**MATERIAL FOR THIS TASK**
====================

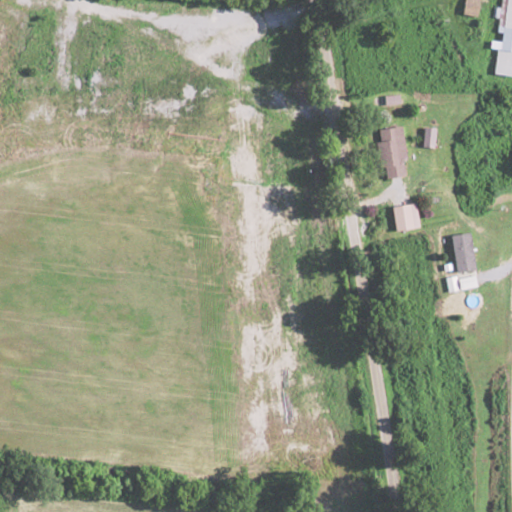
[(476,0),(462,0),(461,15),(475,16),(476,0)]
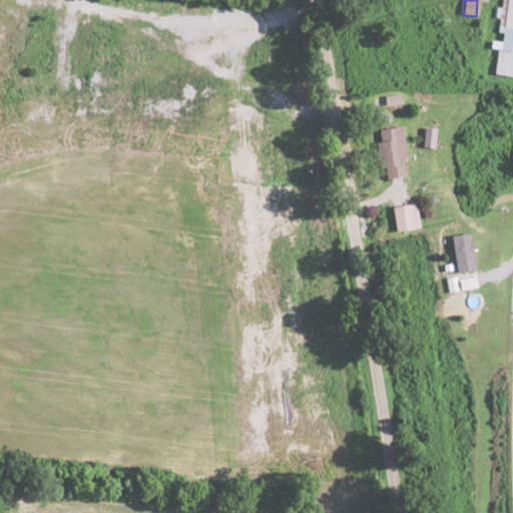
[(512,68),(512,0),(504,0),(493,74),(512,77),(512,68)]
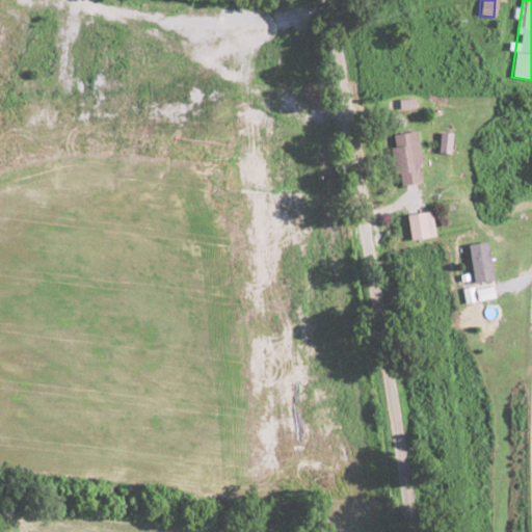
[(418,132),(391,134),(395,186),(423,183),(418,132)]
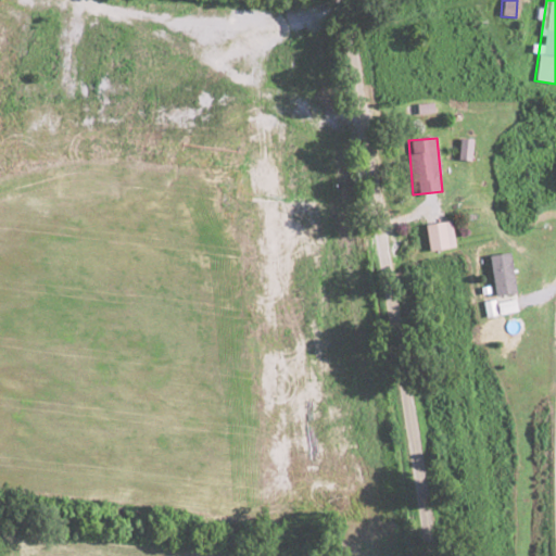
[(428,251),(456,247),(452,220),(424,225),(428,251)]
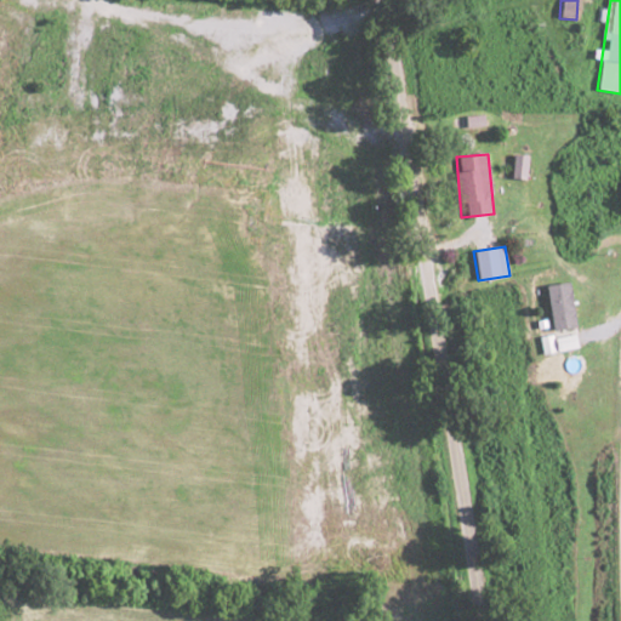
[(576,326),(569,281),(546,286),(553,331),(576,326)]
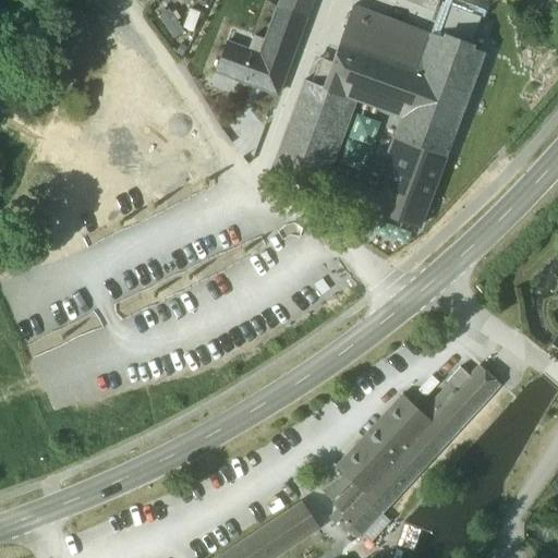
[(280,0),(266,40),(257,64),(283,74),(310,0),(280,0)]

====================

**EXERCISE AIM**
Write out, word for word, the line containing "[(512,68),(512,0),(504,0),(493,74),(512,77),(512,68)]" and each line after it to the end of the data, and nothing more. Drop the pictures.

**REPLY**
[(512,68),(512,0),(504,0),(493,74),(512,77),(512,68)]
[(418,132),(391,134),(395,186),(423,183),(418,132)]
[(428,251),(456,247),(452,220),(424,225),(428,251)]
[(576,326),(569,281),(546,286),(553,331),(576,326)]
[(280,0),(266,40),(257,64),(283,74),(310,0),(280,0)]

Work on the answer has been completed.